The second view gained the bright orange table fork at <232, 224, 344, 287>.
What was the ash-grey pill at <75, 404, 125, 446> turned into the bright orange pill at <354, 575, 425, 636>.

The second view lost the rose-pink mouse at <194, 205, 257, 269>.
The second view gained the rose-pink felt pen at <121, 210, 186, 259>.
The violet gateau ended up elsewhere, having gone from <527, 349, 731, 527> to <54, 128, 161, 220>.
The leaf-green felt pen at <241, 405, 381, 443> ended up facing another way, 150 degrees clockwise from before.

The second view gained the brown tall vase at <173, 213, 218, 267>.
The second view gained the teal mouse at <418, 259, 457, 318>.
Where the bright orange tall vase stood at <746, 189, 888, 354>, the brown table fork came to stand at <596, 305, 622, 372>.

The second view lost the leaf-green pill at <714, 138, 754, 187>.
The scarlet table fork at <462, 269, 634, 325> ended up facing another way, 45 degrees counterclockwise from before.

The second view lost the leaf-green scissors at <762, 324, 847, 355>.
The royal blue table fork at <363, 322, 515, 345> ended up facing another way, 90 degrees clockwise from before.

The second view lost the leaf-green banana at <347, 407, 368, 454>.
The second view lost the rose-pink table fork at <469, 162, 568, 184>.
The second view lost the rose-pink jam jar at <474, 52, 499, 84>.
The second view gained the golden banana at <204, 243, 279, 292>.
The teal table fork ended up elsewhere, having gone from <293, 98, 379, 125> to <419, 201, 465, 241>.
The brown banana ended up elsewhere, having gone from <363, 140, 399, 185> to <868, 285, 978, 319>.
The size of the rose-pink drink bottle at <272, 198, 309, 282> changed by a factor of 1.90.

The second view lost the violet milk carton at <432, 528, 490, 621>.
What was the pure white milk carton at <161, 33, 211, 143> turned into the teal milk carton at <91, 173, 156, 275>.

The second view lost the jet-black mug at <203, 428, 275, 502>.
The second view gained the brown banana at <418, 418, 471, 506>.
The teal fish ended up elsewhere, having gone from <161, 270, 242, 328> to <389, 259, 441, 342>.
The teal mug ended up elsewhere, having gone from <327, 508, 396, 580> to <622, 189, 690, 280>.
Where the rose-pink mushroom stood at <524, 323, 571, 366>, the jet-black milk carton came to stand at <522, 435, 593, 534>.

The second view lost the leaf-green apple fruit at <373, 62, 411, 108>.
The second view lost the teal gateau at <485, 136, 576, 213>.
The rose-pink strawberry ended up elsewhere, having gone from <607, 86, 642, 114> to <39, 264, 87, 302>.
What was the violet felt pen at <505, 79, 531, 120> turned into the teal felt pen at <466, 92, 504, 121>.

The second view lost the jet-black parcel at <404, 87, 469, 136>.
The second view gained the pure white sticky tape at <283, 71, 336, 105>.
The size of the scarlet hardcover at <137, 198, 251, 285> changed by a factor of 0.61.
━━━━━━━━━━
■ WHAT TO WORK ON: An exact copy of the lines above, from the one containing "The teal fish" through the one containing "The teal mug", is the whole of the answer.

■ RESULT FOR THIS EXERCISE:
The teal fish ended up elsewhere, having gone from <161, 270, 242, 328> to <389, 259, 441, 342>.
The teal mug ended up elsewhere, having gone from <327, 508, 396, 580> to <622, 189, 690, 280>.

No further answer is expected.